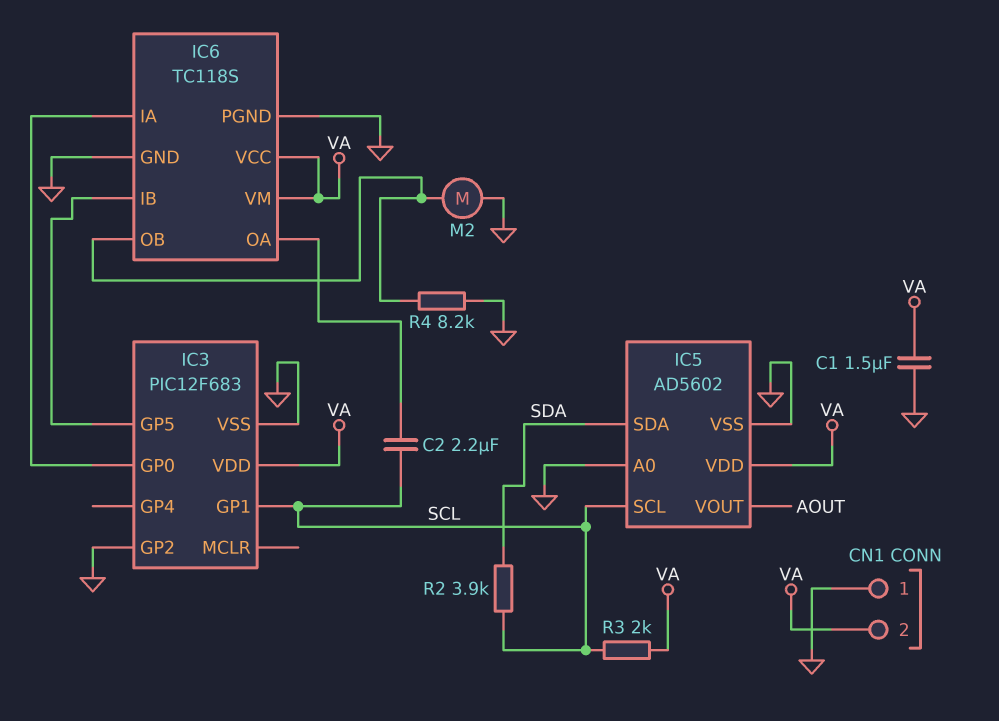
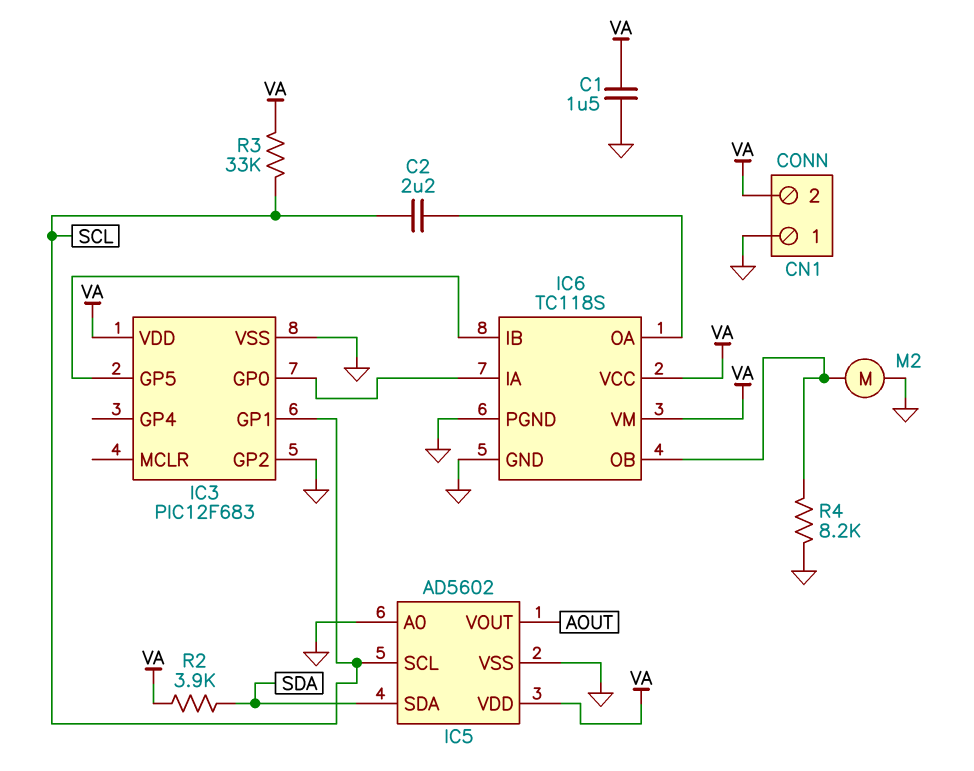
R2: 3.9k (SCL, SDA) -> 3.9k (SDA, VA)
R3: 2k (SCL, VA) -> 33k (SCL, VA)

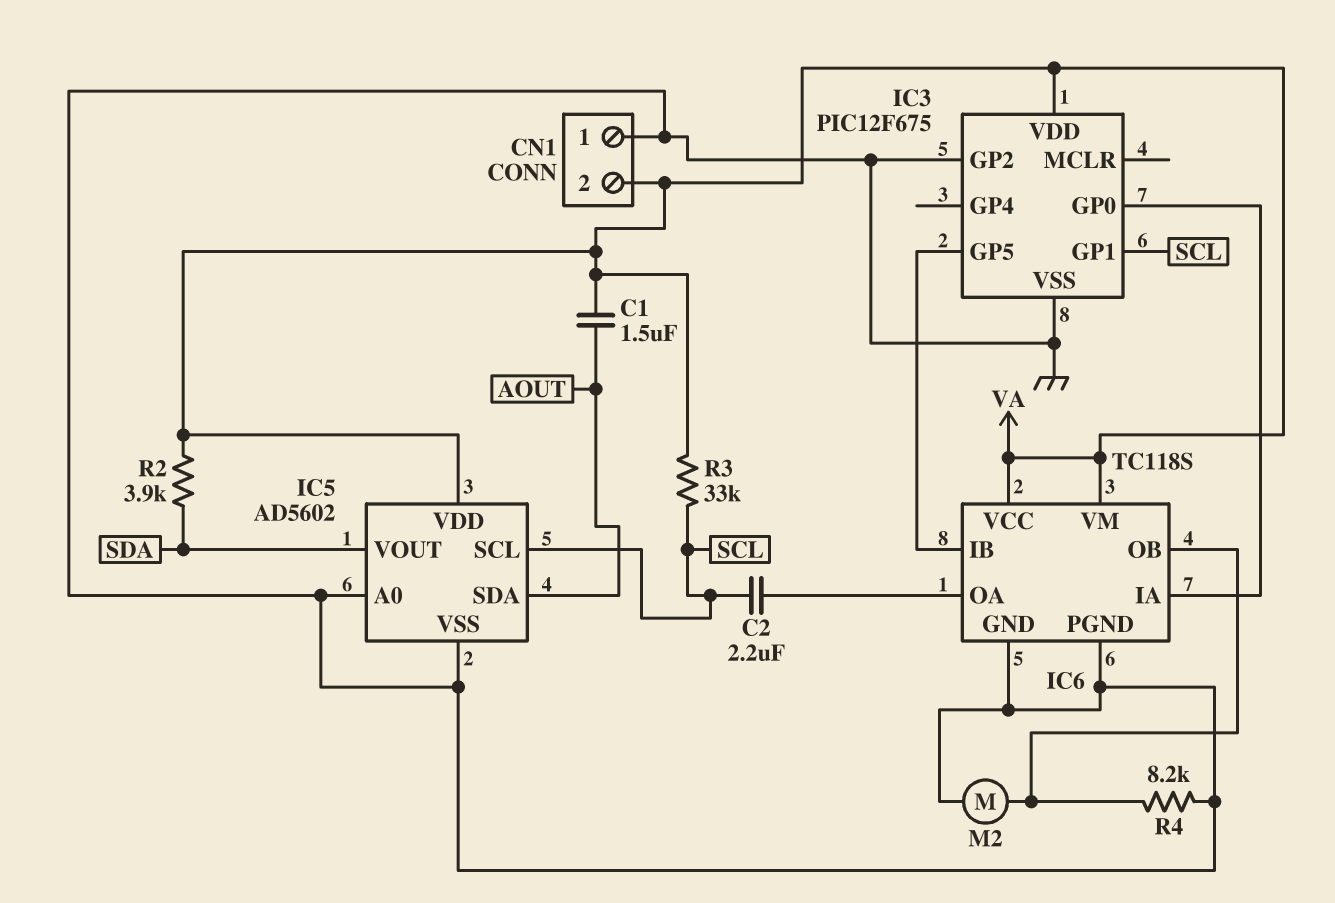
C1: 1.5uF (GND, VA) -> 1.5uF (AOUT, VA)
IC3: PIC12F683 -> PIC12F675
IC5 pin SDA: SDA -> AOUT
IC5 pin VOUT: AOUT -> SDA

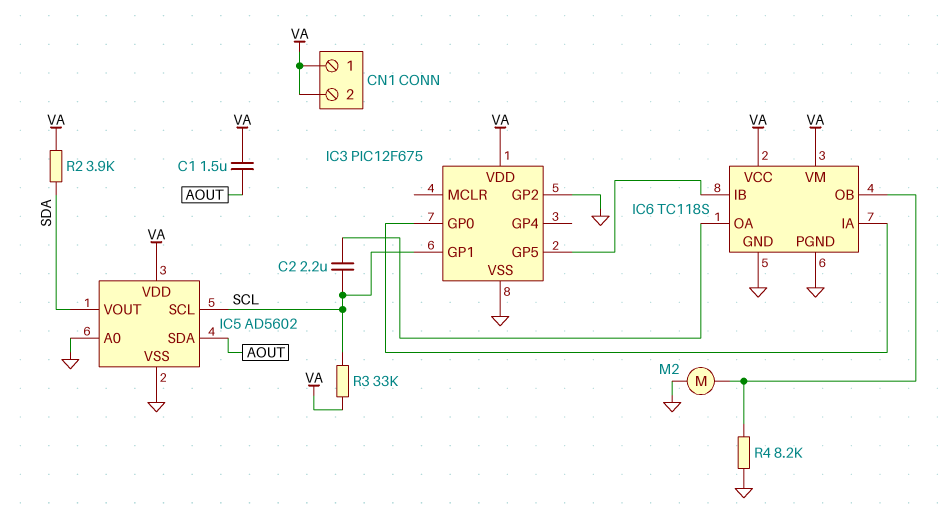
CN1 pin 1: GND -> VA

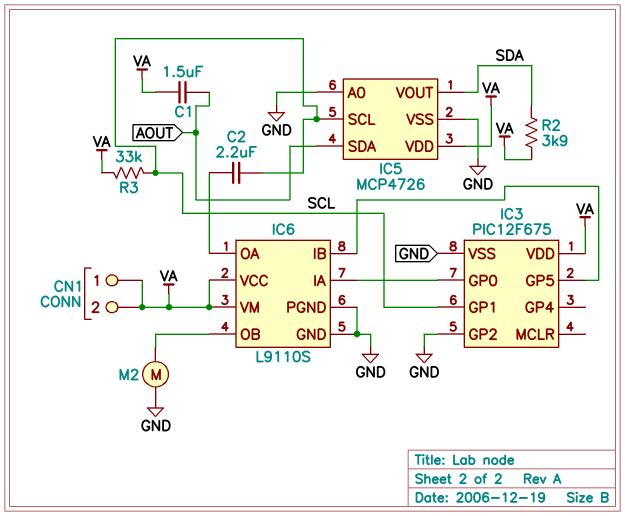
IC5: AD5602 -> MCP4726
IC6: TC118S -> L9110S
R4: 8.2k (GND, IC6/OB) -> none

+++++

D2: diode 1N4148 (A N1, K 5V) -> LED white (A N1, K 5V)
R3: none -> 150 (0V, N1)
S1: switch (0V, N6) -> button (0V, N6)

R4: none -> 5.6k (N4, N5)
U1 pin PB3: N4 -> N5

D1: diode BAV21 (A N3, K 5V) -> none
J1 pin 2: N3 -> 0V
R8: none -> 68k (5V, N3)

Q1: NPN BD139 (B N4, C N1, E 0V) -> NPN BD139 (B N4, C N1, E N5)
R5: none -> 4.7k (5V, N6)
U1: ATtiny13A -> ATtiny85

+++++

◆ **Work instructions**
Pick out, from the lines above, every one that contains the string "diode".

◆ **Answer to the problem**
D2: diode 1N4148 (A N1, K 5V) -> LED white (A N1, K 5V)
D1: diode BAV21 (A N3, K 5V) -> none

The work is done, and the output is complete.